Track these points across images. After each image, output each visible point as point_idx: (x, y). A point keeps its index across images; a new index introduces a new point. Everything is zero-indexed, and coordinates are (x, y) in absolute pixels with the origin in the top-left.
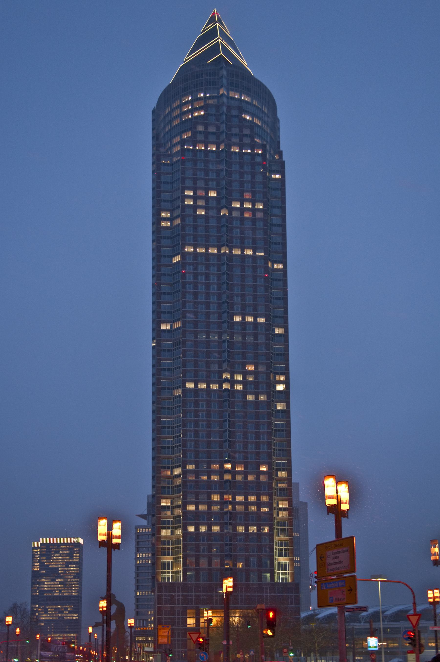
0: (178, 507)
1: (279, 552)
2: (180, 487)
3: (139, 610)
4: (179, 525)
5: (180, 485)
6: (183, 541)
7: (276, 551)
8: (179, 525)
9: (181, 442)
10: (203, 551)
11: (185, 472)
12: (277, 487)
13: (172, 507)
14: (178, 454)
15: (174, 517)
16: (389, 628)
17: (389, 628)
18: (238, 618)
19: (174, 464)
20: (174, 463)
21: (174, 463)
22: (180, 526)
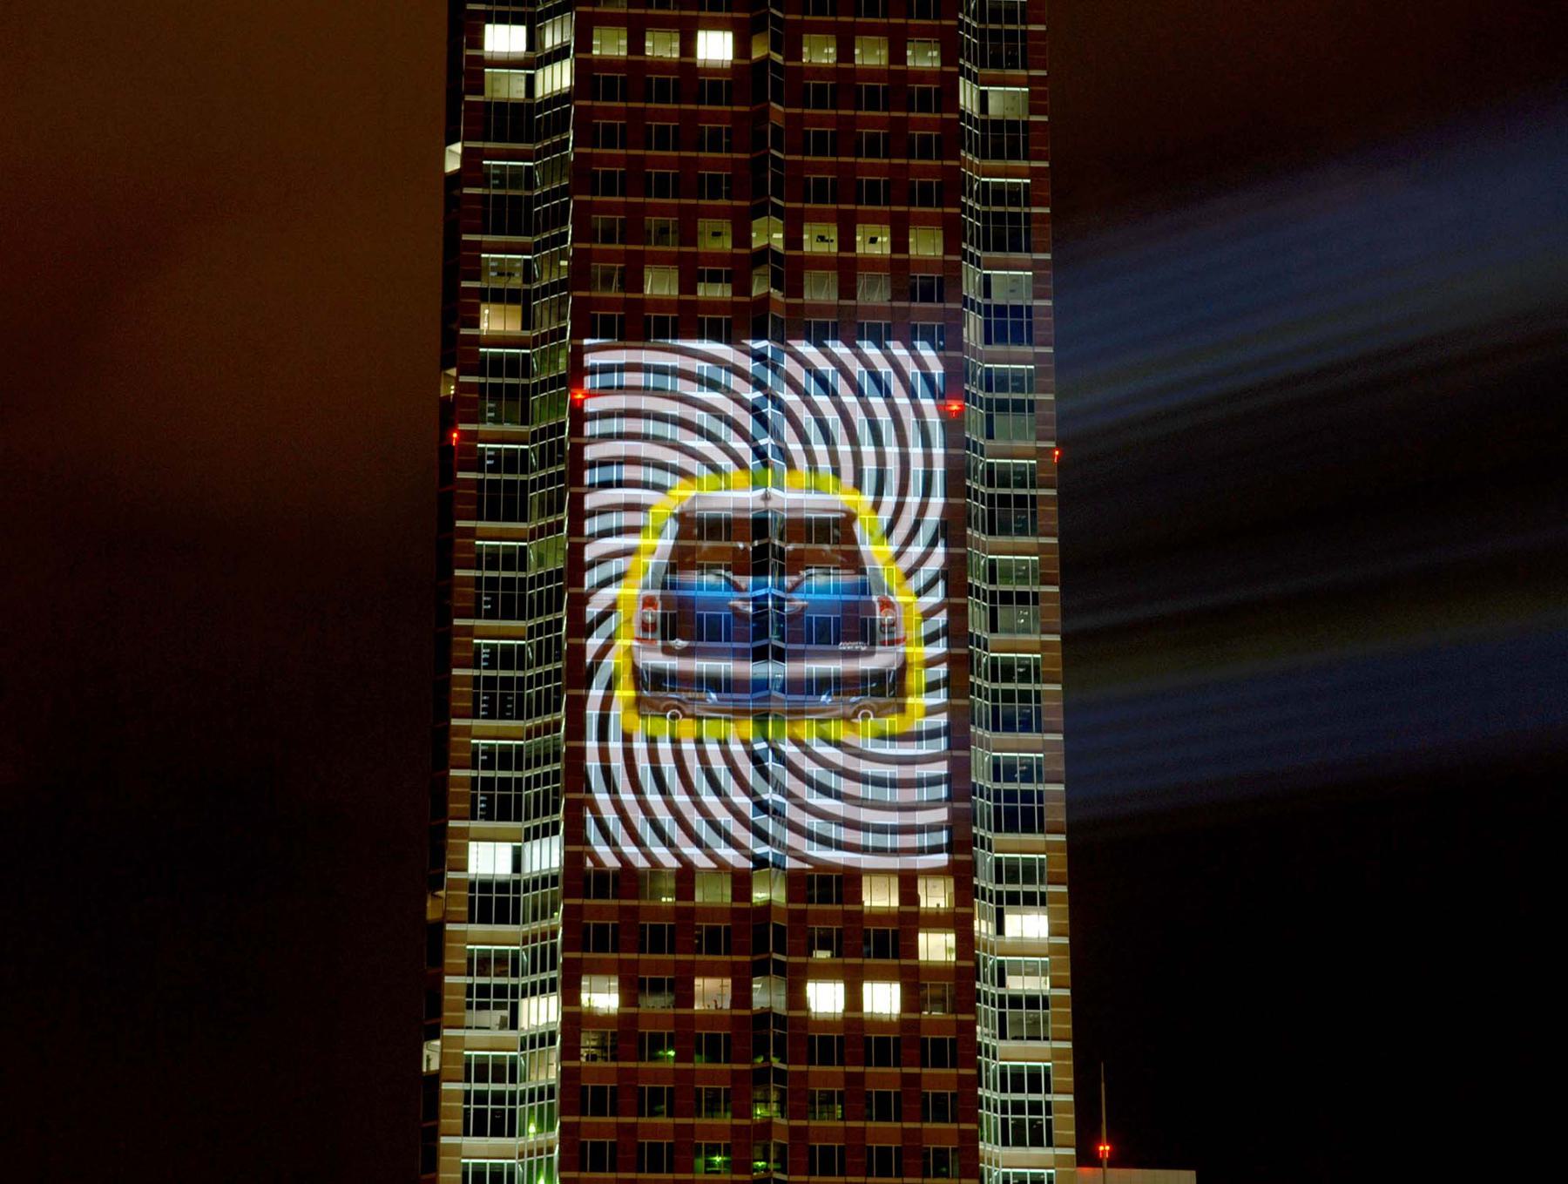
0: (543, 991)
1: (1004, 1121)
2: (551, 1096)
3: (506, 272)
4: (546, 976)
5: (551, 1089)
6: (563, 950)
7: (990, 1117)
8: (546, 976)
9: (563, 757)
10: (607, 281)
11: (575, 1021)
12: (1002, 991)
13: (516, 883)
14: (548, 718)
15: (524, 1039)
16: (1029, 613)
17: (1029, 613)
18: (773, 996)
19: (528, 767)
20: (529, 761)
21: (529, 761)
22: (553, 981)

-.-.-

Exercise description
Copy all the items above line for line, changing nothing, and leave the pictures out of your answer.

Complete response
Track these points across images. After each image, output each visible point as point_idx: (x, y). A point keeps its index across images; a new index introduces a new point. Everything is zero-indexed, and coordinates are (x, y) in absolute pixels with the origin in the top-left.
0: (178, 507)
1: (279, 552)
2: (180, 487)
3: (139, 610)
4: (179, 525)
5: (180, 485)
6: (183, 541)
7: (276, 551)
8: (179, 525)
9: (181, 442)
10: (203, 551)
11: (185, 472)
12: (277, 487)
13: (172, 507)
14: (178, 454)
15: (174, 517)
16: (389, 628)
17: (389, 628)
18: (238, 618)
19: (174, 464)
20: (174, 463)
21: (174, 463)
22: (180, 526)
0: (543, 991)
1: (1004, 1121)
2: (551, 1096)
3: (506, 272)
4: (546, 976)
5: (551, 1089)
6: (563, 950)
7: (990, 1117)
8: (546, 976)
9: (563, 757)
10: (607, 281)
11: (575, 1021)
12: (1002, 991)
13: (516, 883)
14: (548, 718)
15: (524, 1039)
16: (1029, 613)
17: (1029, 613)
18: (773, 996)
19: (528, 767)
20: (529, 761)
21: (529, 761)
22: (553, 981)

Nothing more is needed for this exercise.